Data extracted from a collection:
══════

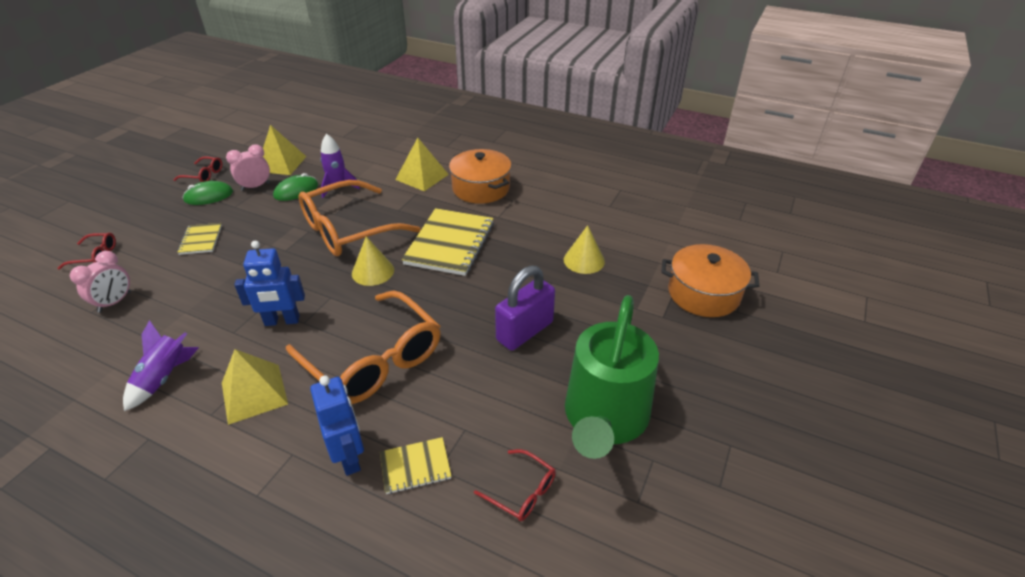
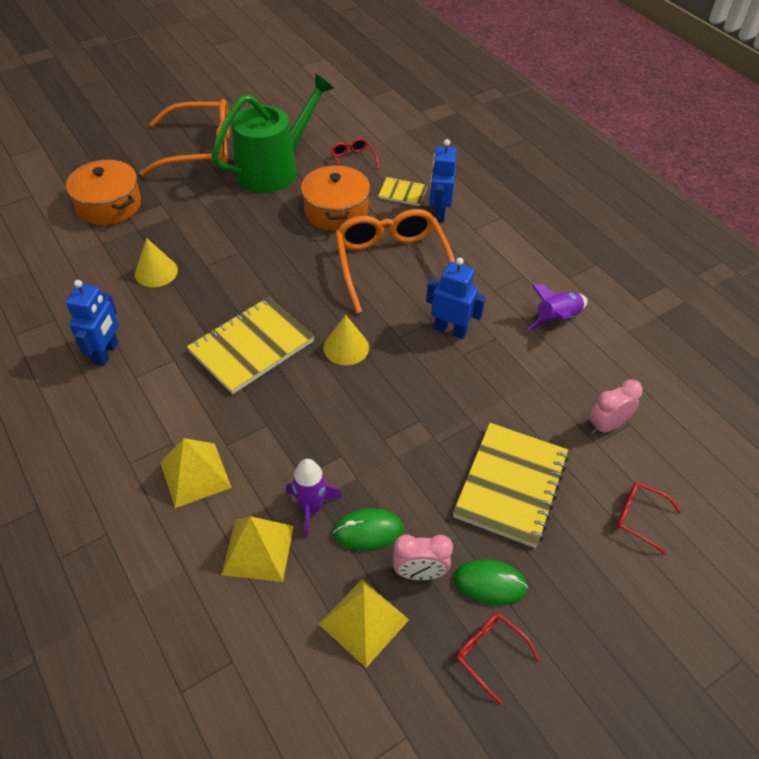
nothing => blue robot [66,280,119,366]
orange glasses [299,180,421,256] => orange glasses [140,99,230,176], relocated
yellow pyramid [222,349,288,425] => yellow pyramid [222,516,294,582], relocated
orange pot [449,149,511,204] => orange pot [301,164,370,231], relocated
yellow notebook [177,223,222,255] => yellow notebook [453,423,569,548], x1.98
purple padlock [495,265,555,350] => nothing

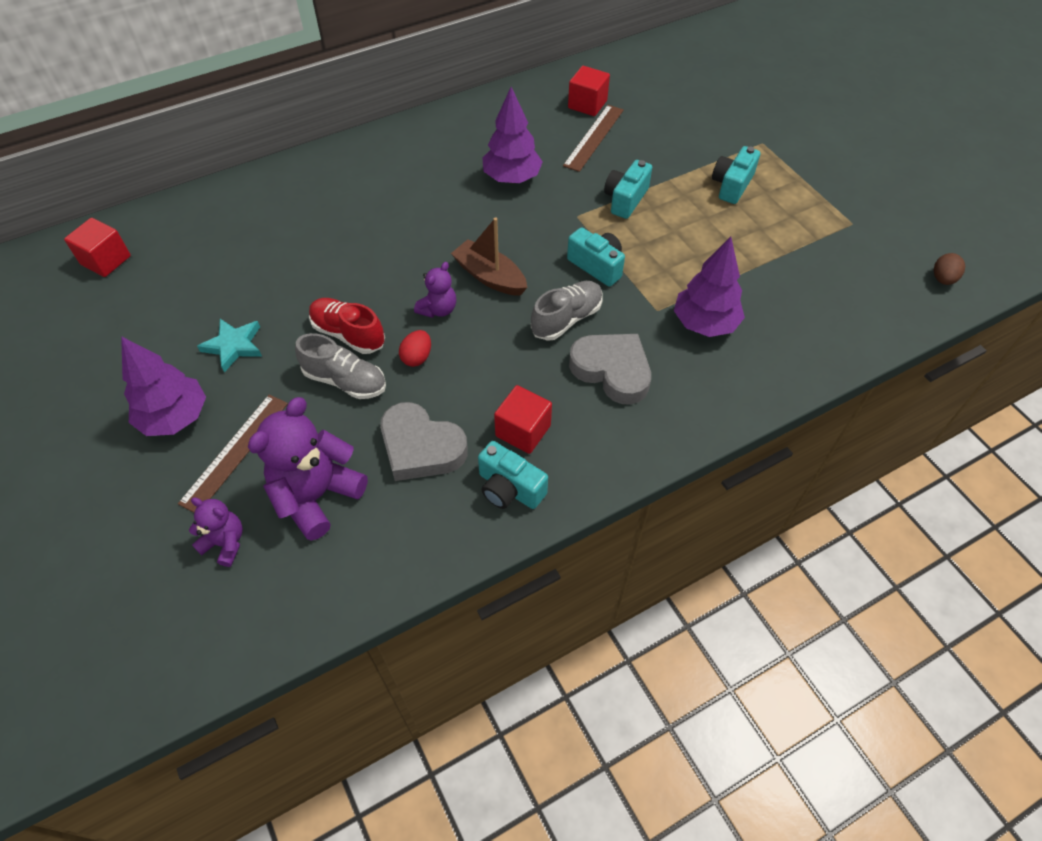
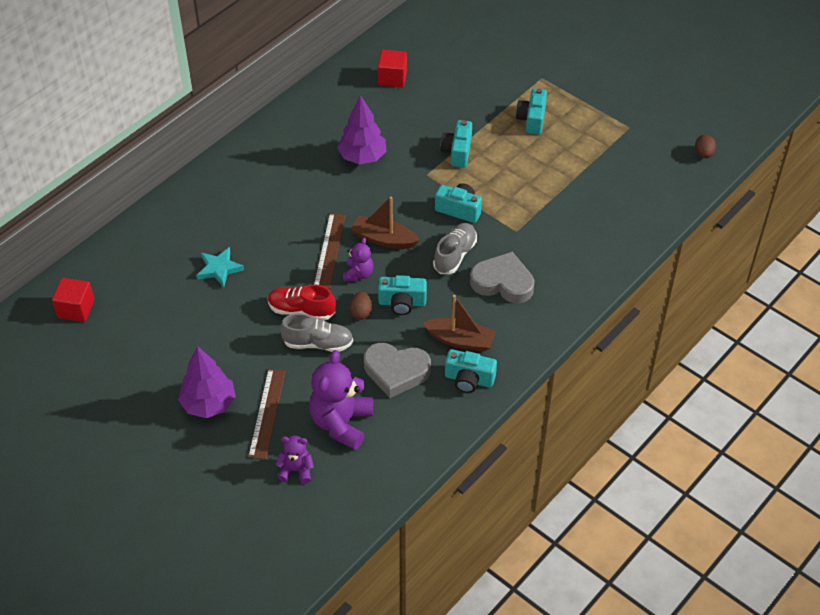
turquoise star [197,319,262,372] => turquoise star [197,247,244,287], relocated
brown ruler [563,105,624,172] => brown ruler [314,213,346,289], relocated
red egg [399,330,431,367] => brown egg [349,292,372,320]
nothing => turquoise camera [378,275,427,315]
red cube [494,385,552,454] => brown boat [422,295,496,352]
purple tree [674,237,745,337] => nothing

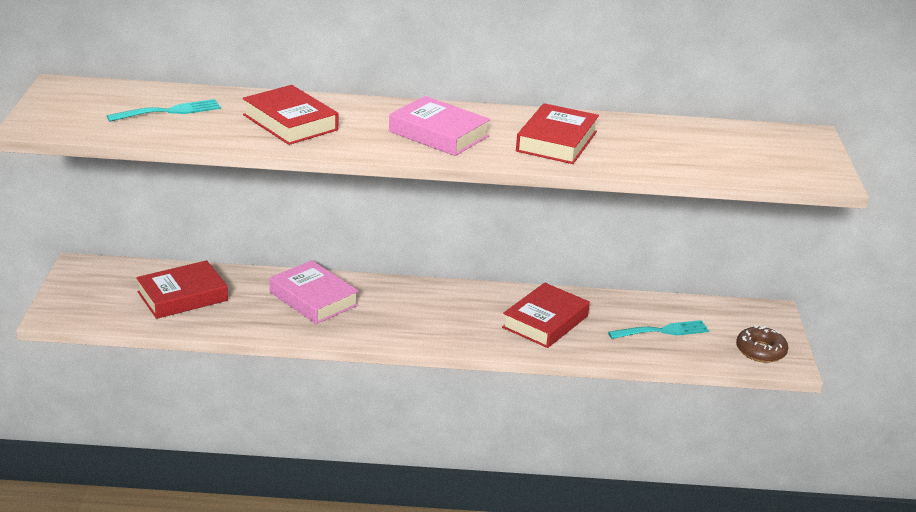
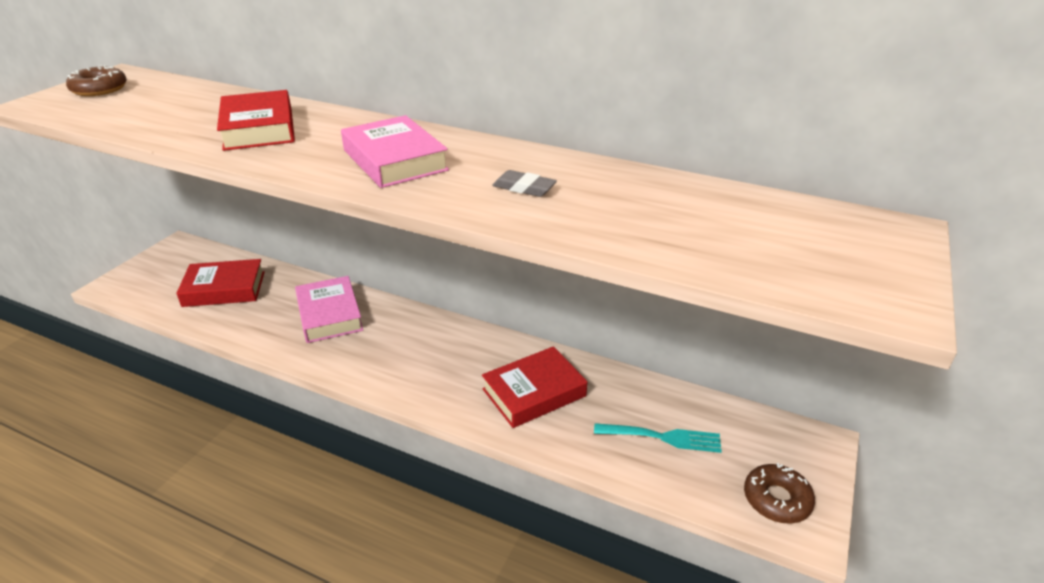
nothing => brown donut [66,65,127,96]
red book [516,103,599,164] => grey eraser [492,170,557,197]
turquoise fork [107,99,221,122] => nothing

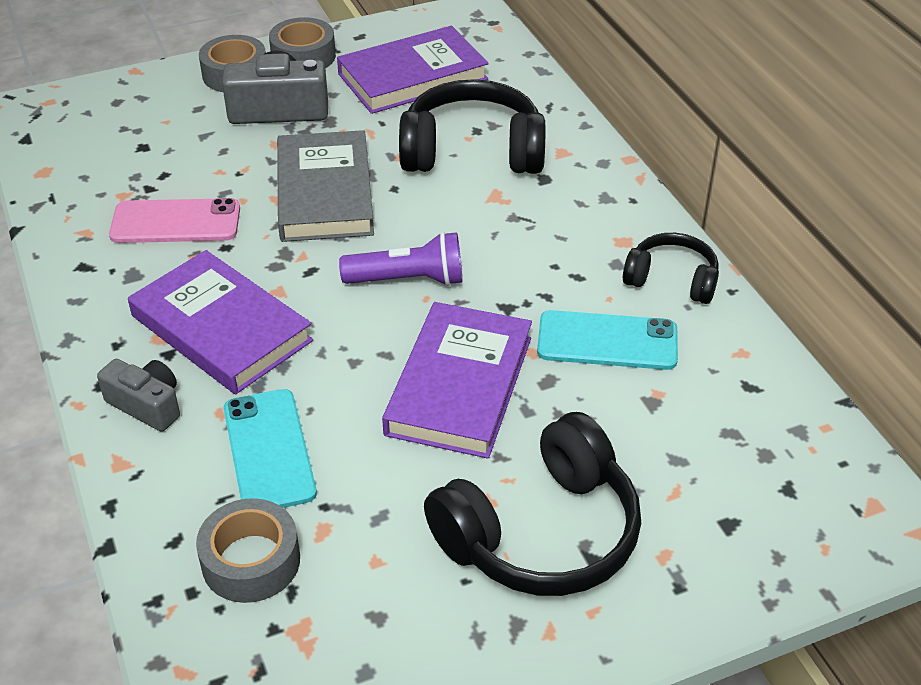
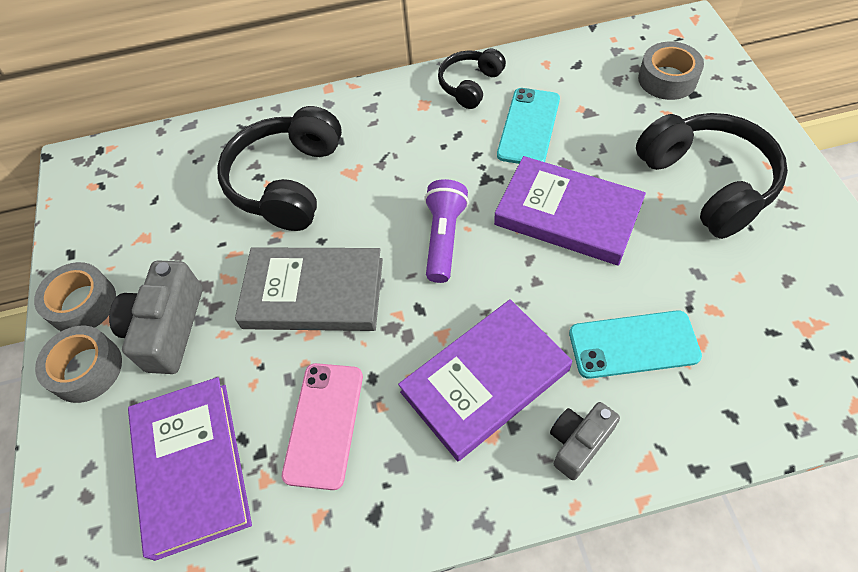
purple book [337,26,489,114] => purple book [128,377,252,561], relocated
grey tape [196,498,300,603] => grey tape [638,42,704,100], relocated

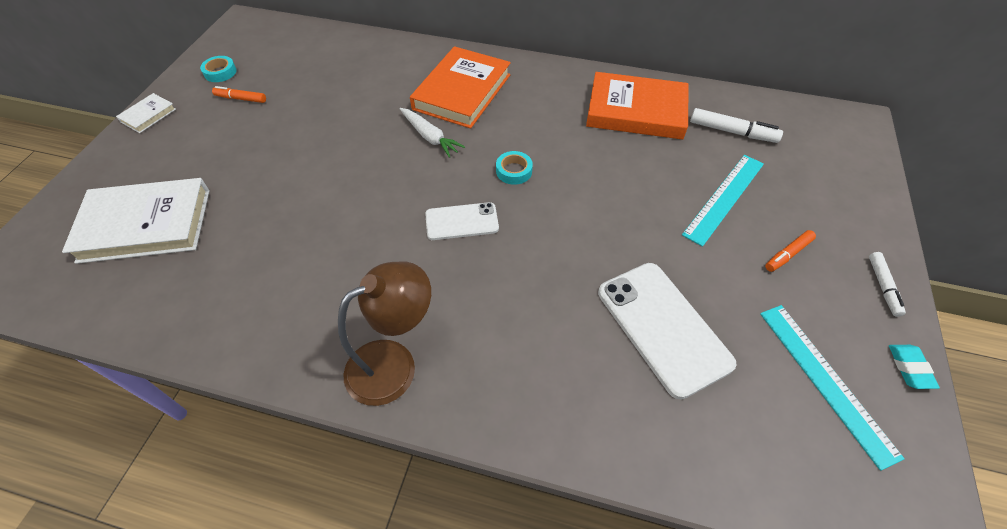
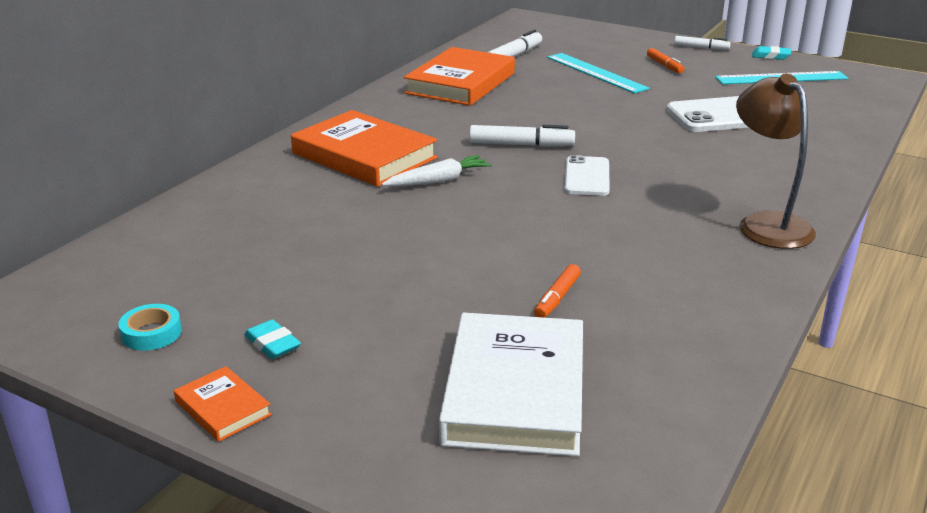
white book [116,93,176,133] => orange book [174,366,272,442]
nothing => turquoise eraser [244,319,301,359]
turquoise tape [496,151,533,185] => white marker [469,125,575,147]
orange marker [212,86,266,103] => orange marker [534,264,581,318], relocated

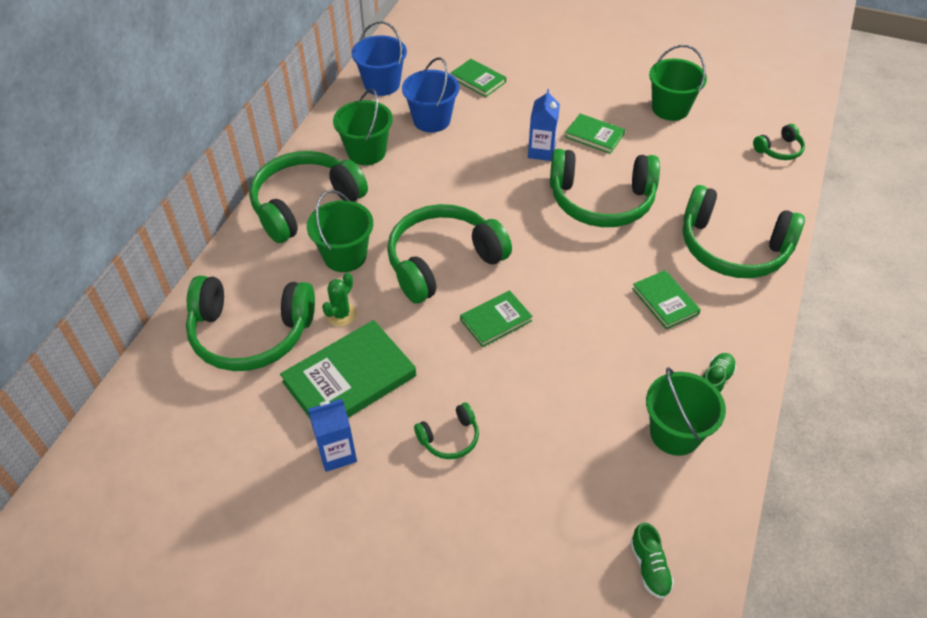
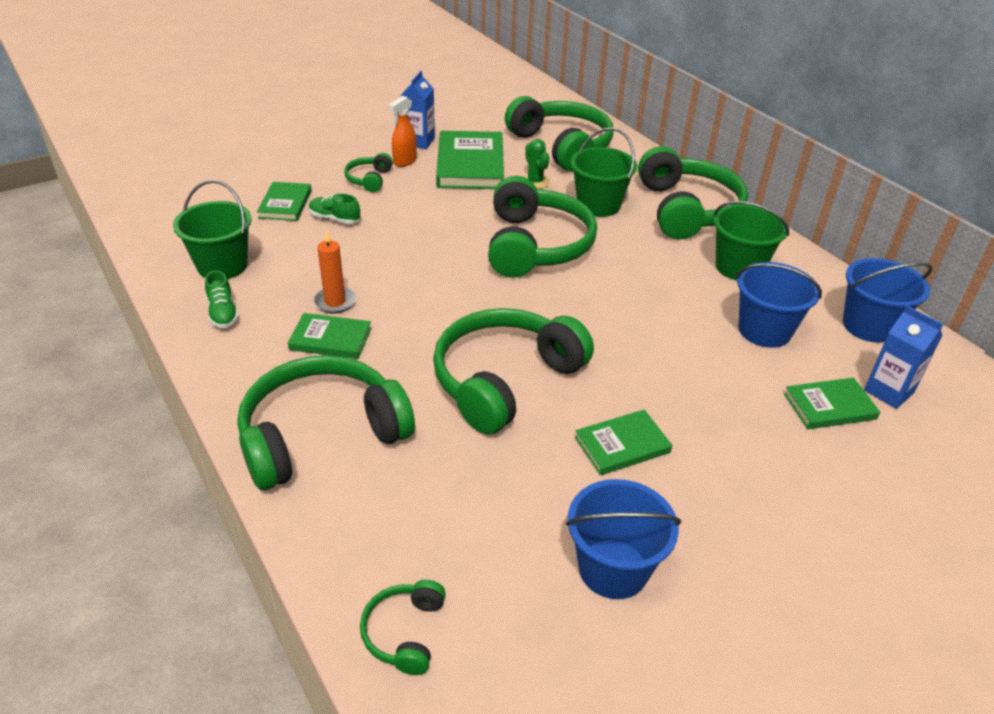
green book [460,290,533,347] => green book [257,182,312,221], relocated
green shoe [630,523,674,599] => green shoe [309,194,360,224], relocated
nothing => orange candle [313,229,356,314]
nothing => orange spray bottle [388,96,417,167]
green headphones [186,276,315,371] => green headphones [505,96,613,172], 105 degrees clockwise
green bucket [649,45,707,121] => blue bucket [566,479,681,599]
blue carton [528,89,560,161] => blue carton [864,306,943,409], relocated

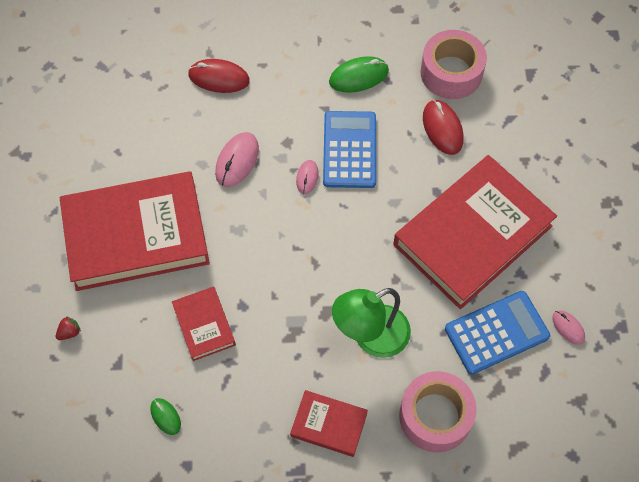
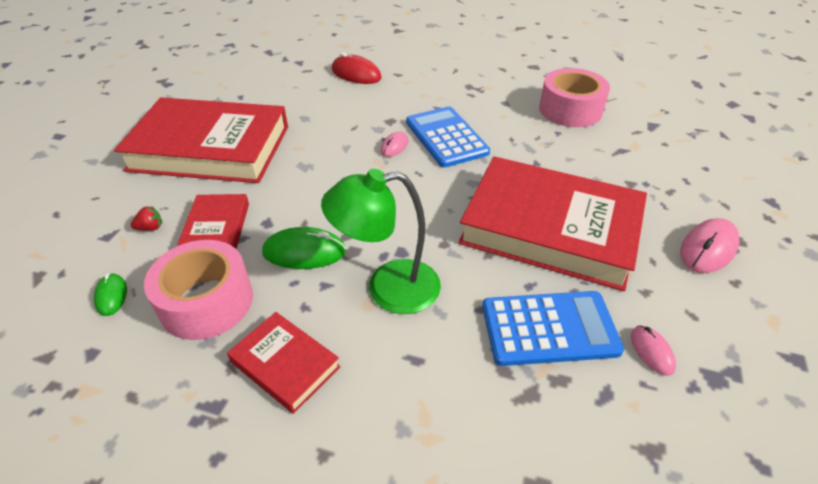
red strawberry [56,316,81,340] => red strawberry [131,206,162,231], relocated
pink tape [399,371,477,452] => pink tape [144,240,253,340], relocated
green mouse [329,56,389,93] => green mouse [262,227,346,269], relocated
blue calculator [323,111,376,188] => blue calculator [406,106,490,168], 45 degrees counterclockwise
red book [393,155,557,309] => red book [458,156,647,291], 45 degrees clockwise
pink mouse [215,132,259,187] => pink mouse [680,218,740,273], relocated
red mouse [423,100,464,155] => nothing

══════

[WHAT TO DO]:
Find the lines above holding the word "yellow" and show them.

[RESPONSE TO THIS EXERCISE]:
yellow pyramid [222,349,288,425] => yellow pyramid [222,516,294,582], relocated
yellow notebook [177,223,222,255] => yellow notebook [453,423,569,548], x1.98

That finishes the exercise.